◆ YOUR INSTRUCTIONS
Transcribe, exactly as they appear, only the lines from the one holding "Q1: NPN (B SIG18, C" through the end of the entries below.

◆ PROVIDED DATA
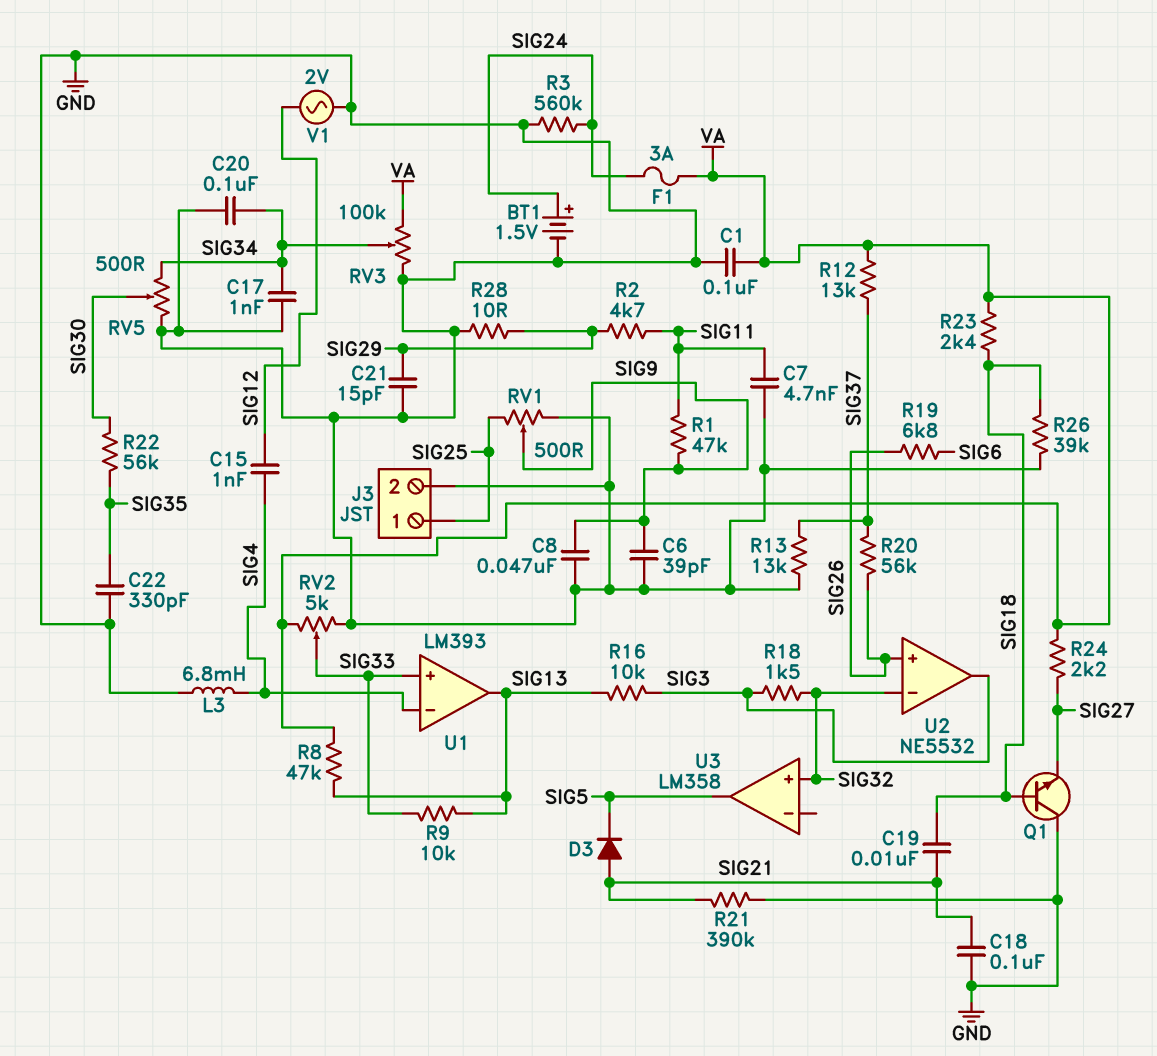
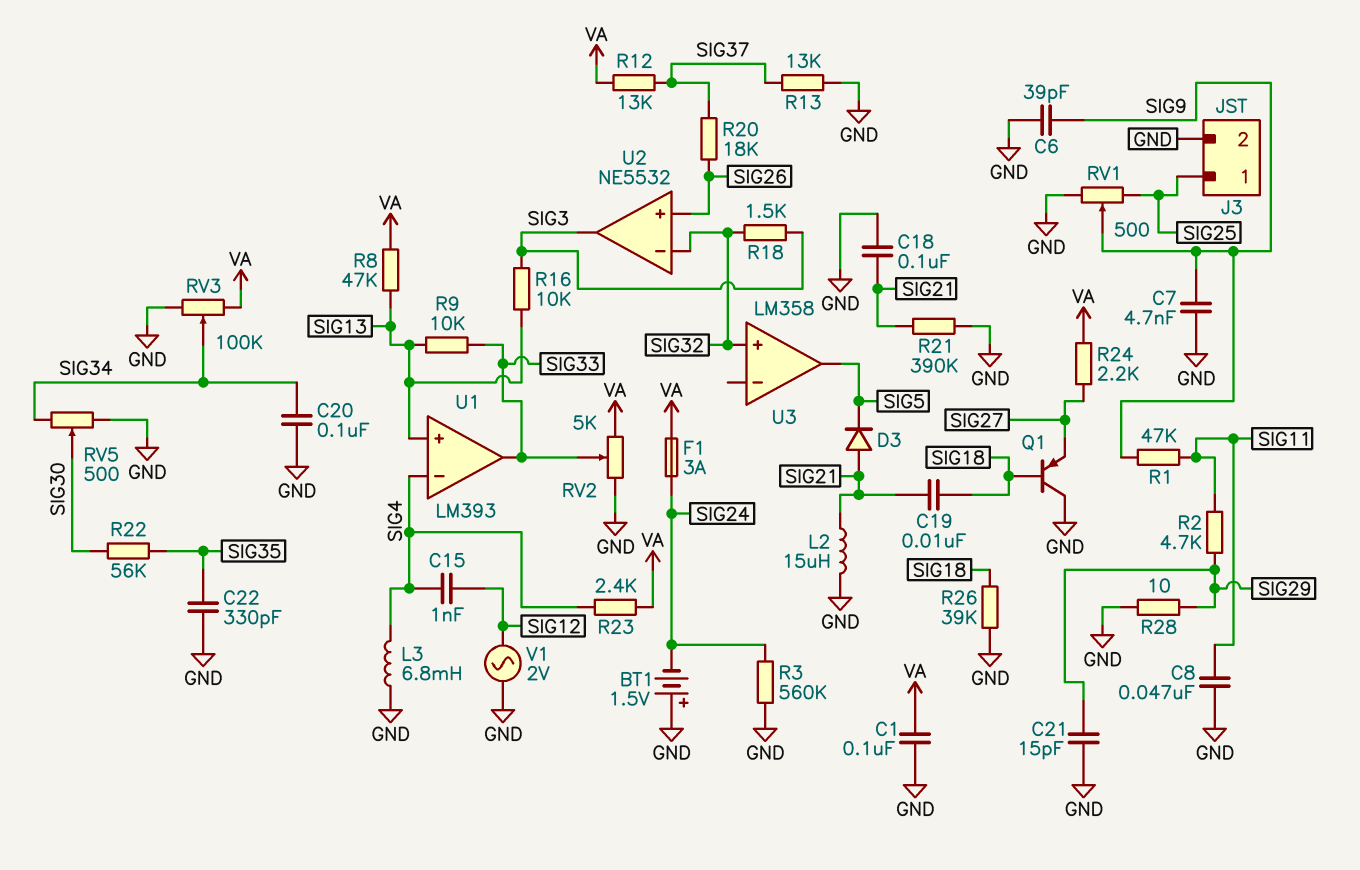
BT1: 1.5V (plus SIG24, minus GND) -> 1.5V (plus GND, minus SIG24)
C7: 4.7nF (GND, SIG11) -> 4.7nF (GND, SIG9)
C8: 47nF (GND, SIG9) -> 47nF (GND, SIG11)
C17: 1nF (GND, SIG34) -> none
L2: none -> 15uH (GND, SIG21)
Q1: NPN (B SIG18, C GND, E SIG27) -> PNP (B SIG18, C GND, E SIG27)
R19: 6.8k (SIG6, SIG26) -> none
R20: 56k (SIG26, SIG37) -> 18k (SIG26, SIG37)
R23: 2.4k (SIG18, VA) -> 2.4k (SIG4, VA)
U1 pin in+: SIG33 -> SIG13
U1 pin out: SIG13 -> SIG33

◆ ANSWER FOR THIS EXERCISE
Q1: NPN (B SIG18, C GND, E SIG27) -> PNP (B SIG18, C GND, E SIG27)
R19: 6.8k (SIG6, SIG26) -> none
R20: 56k (SIG26, SIG37) -> 18k (SIG26, SIG37)
R23: 2.4k (SIG18, VA) -> 2.4k (SIG4, VA)
U1 pin in+: SIG33 -> SIG13
U1 pin out: SIG13 -> SIG33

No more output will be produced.